Task | Return exactly those lines of the material below that fall between the line holding "local.tar.gz: [272,7,300,44] ->" and the line holding "Update - Writer: [29,324,249,404]", inclusive.

[Opening Task inputs section]

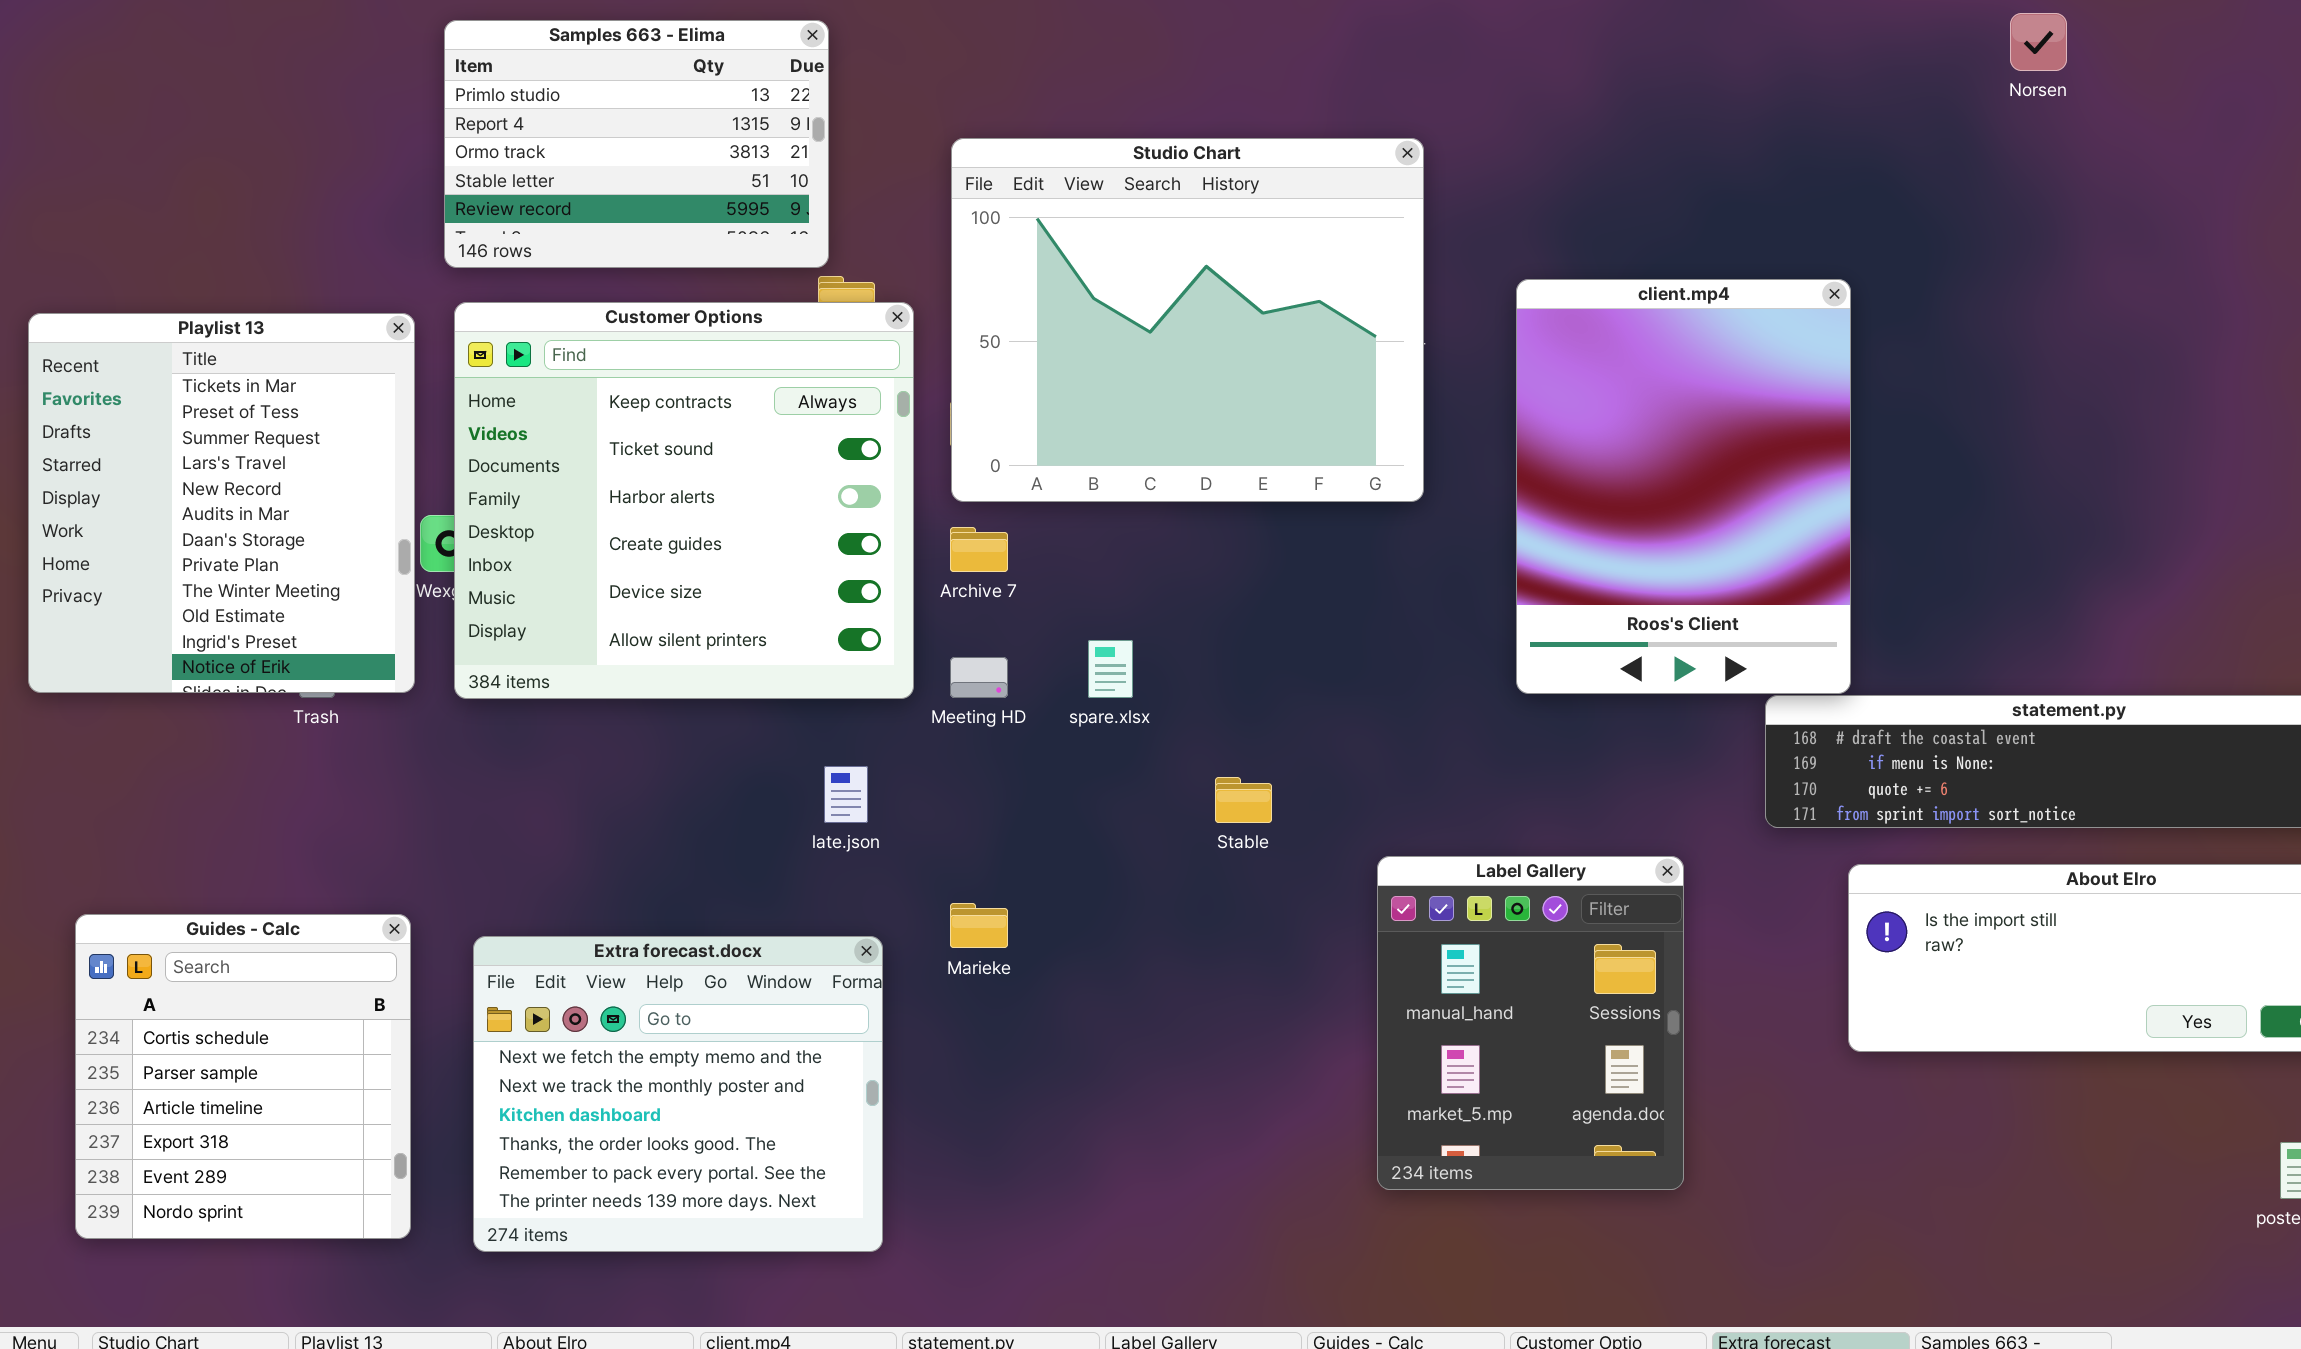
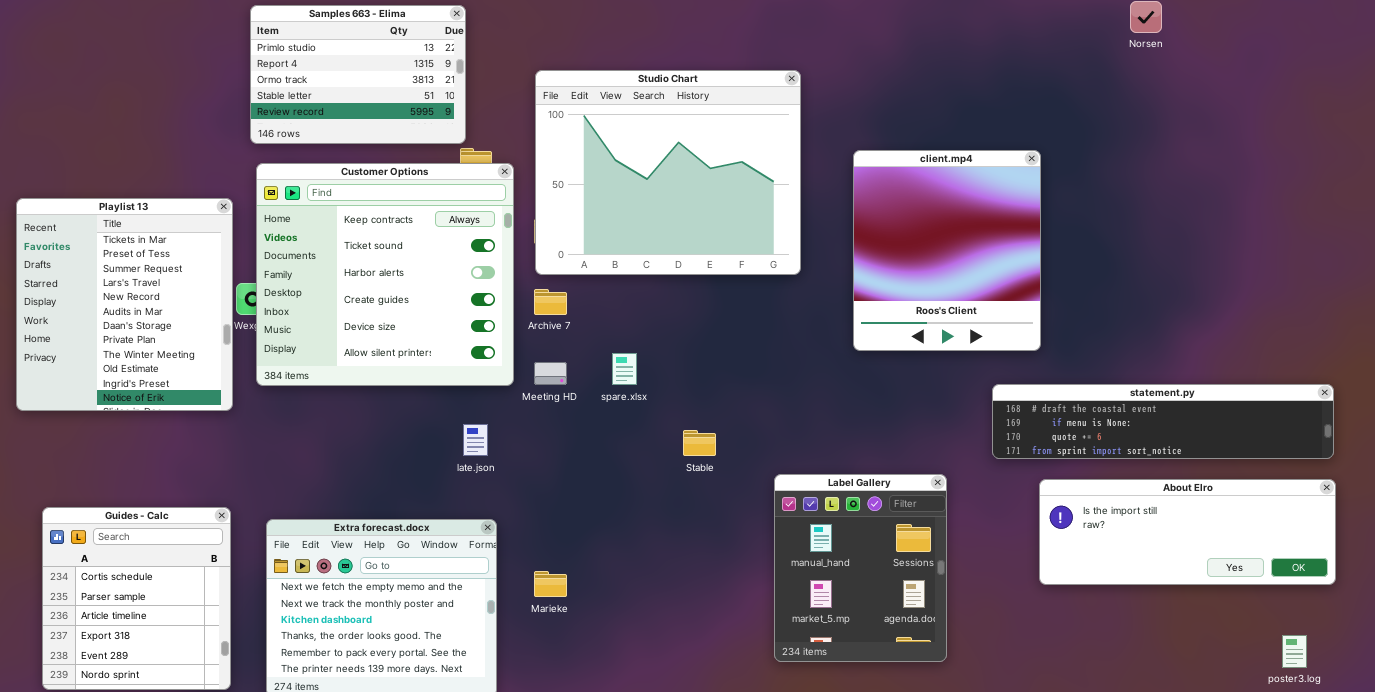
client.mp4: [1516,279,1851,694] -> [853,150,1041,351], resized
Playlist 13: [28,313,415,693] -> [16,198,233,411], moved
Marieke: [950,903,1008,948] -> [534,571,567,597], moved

[Closing Task inputs section]
[Opening Task inputs section]

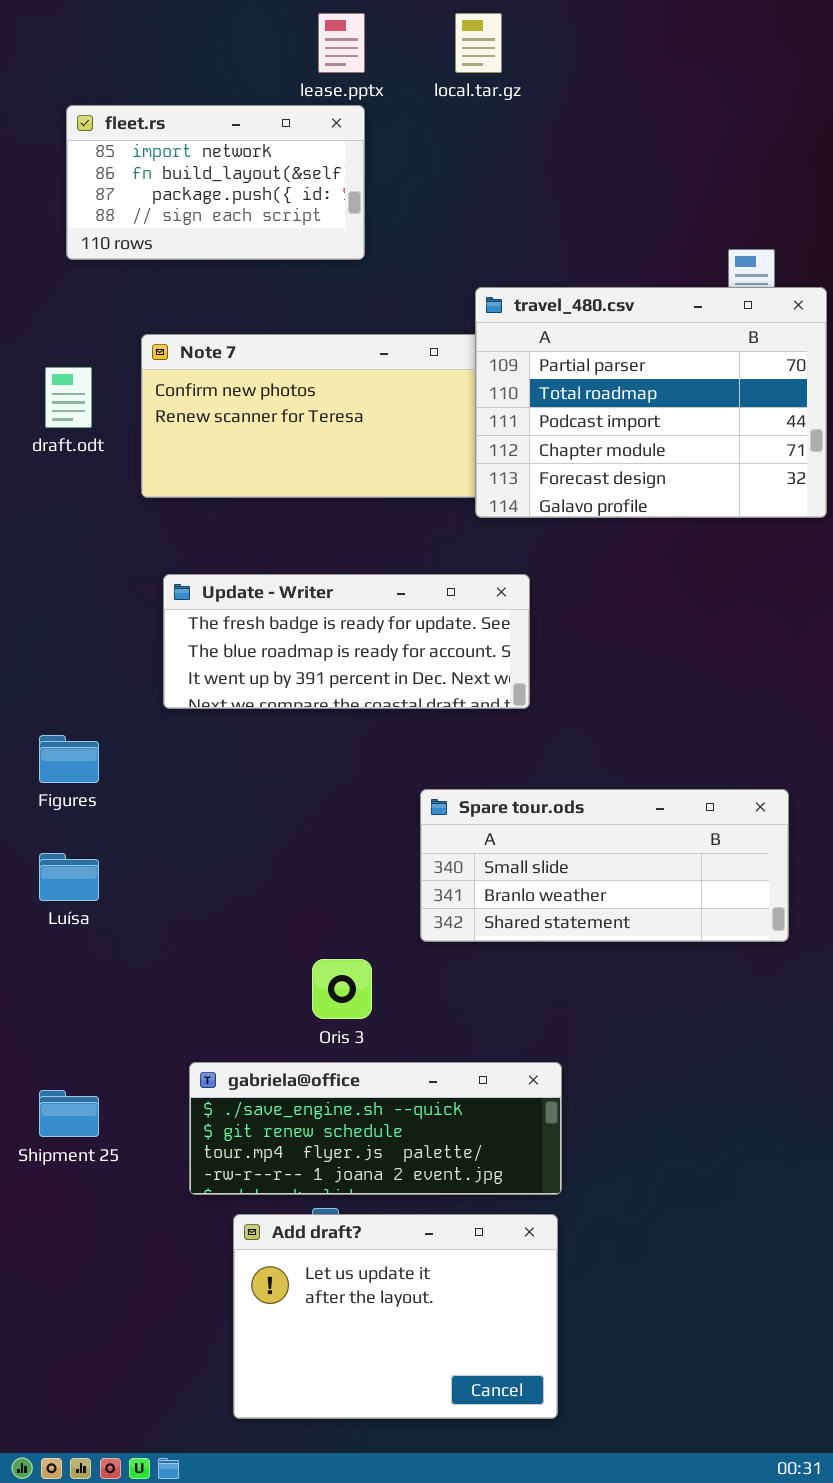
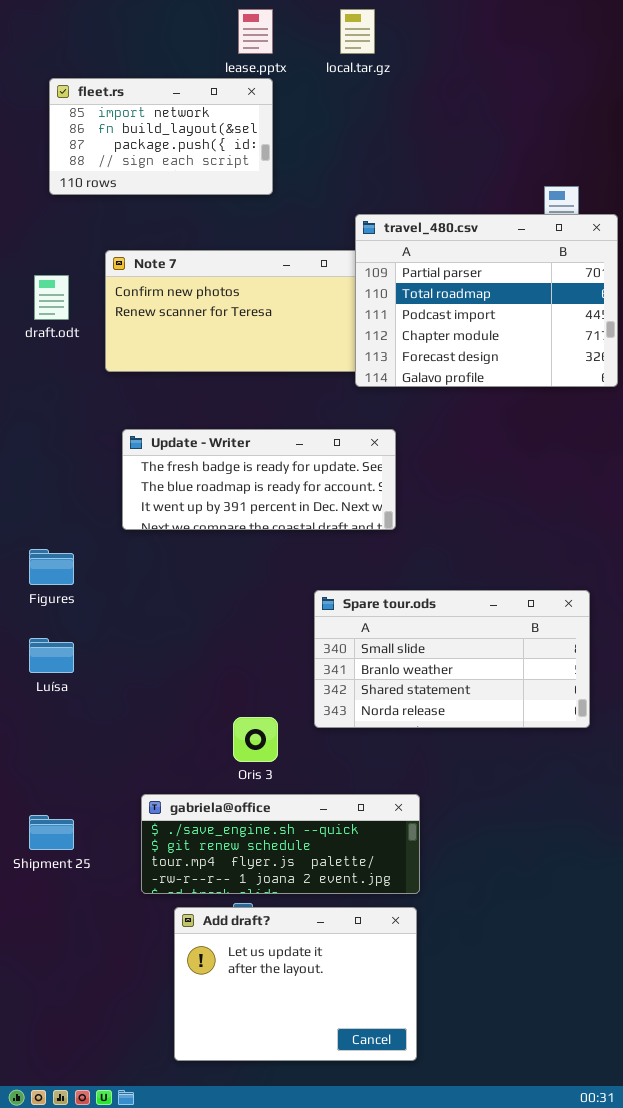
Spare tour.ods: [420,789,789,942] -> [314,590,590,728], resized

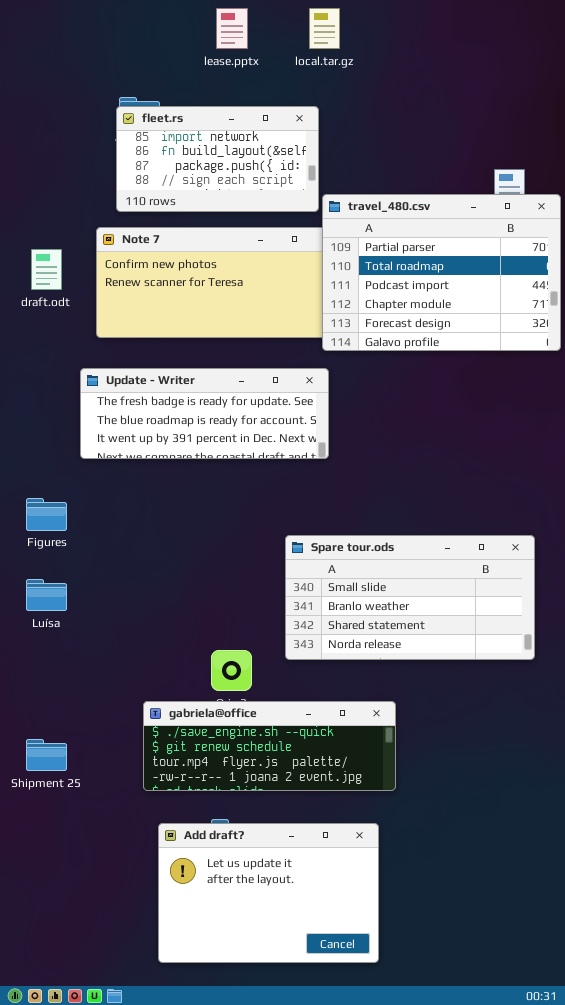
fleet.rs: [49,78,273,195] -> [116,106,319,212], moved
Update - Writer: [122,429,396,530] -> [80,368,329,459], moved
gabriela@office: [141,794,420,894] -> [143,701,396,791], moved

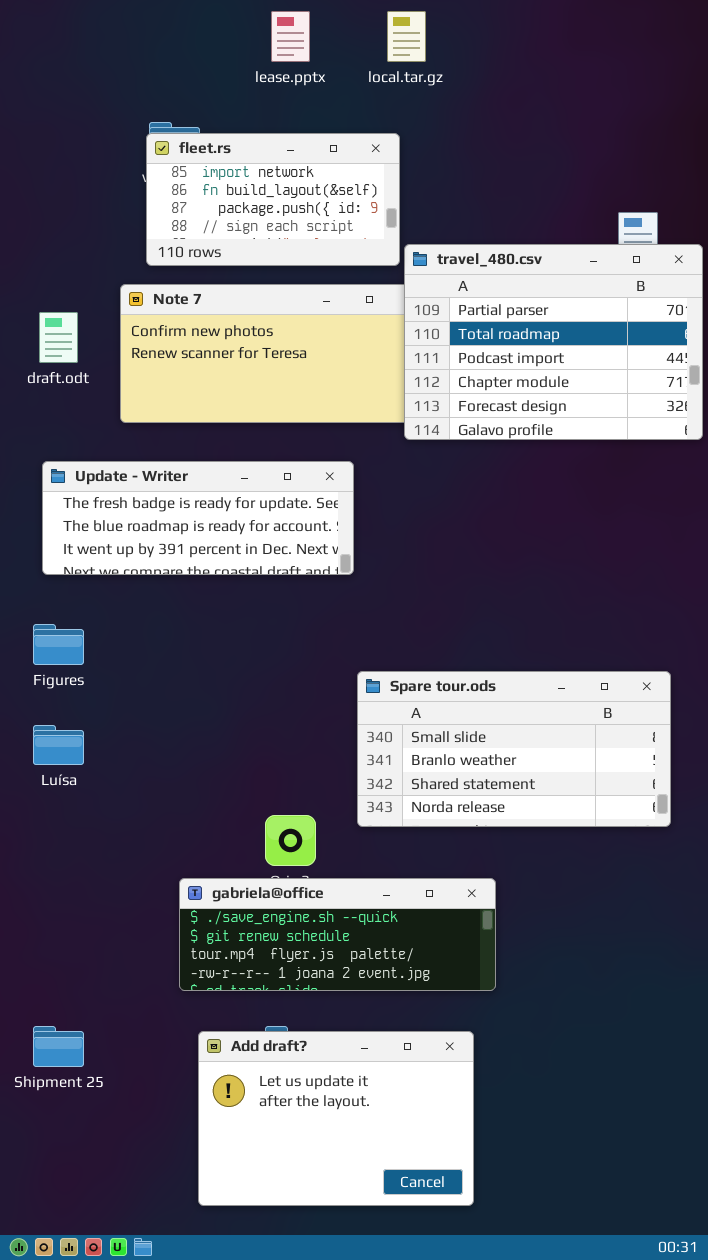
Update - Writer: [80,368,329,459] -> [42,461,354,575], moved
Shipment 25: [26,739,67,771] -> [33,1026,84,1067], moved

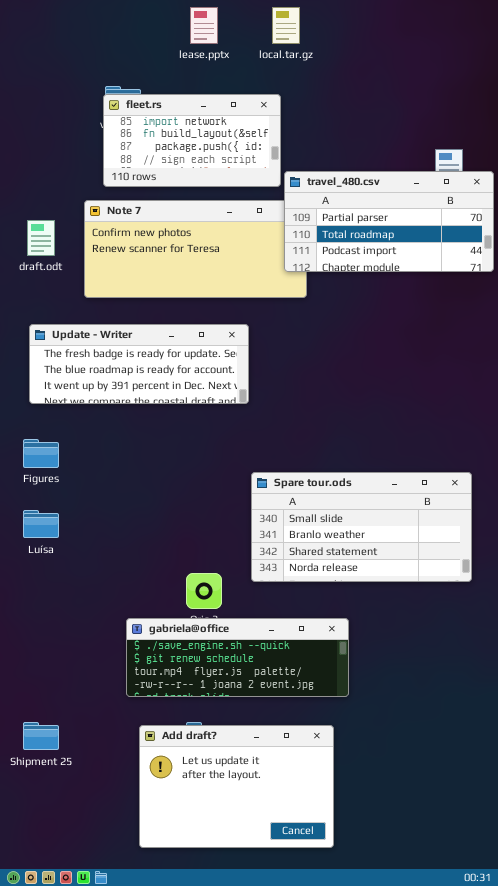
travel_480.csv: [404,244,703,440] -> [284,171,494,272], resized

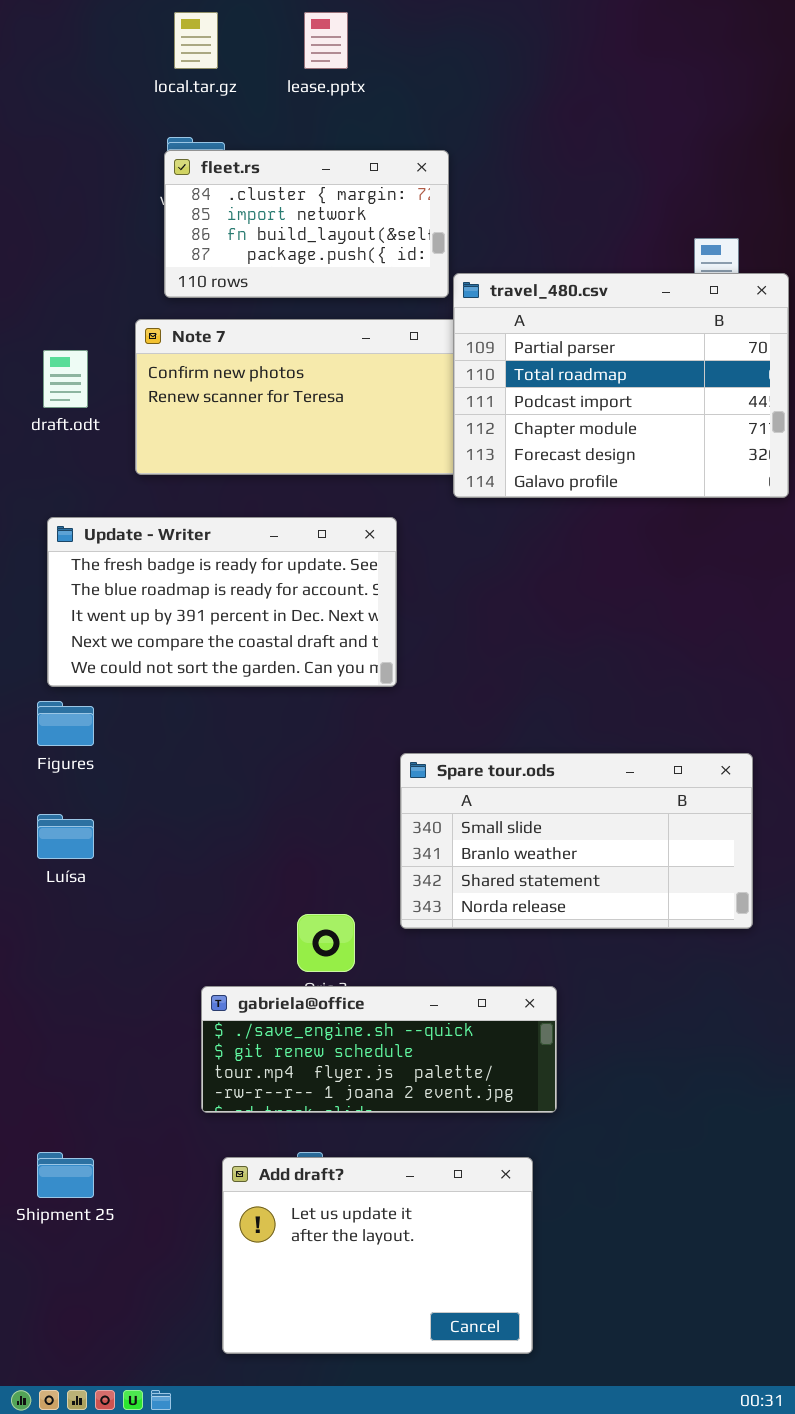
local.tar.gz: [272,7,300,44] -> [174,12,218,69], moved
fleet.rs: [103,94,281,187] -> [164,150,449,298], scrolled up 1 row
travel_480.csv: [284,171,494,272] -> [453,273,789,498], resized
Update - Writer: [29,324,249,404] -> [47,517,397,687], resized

[Closing Task inputs section]

Written response |
local.tar.gz: [272,7,300,44] -> [174,12,218,69], moved
fleet.rs: [103,94,281,187] -> [164,150,449,298], scrolled up 1 row
travel_480.csv: [284,171,494,272] -> [453,273,789,498], resized
Update - Writer: [29,324,249,404] -> [47,517,397,687], resized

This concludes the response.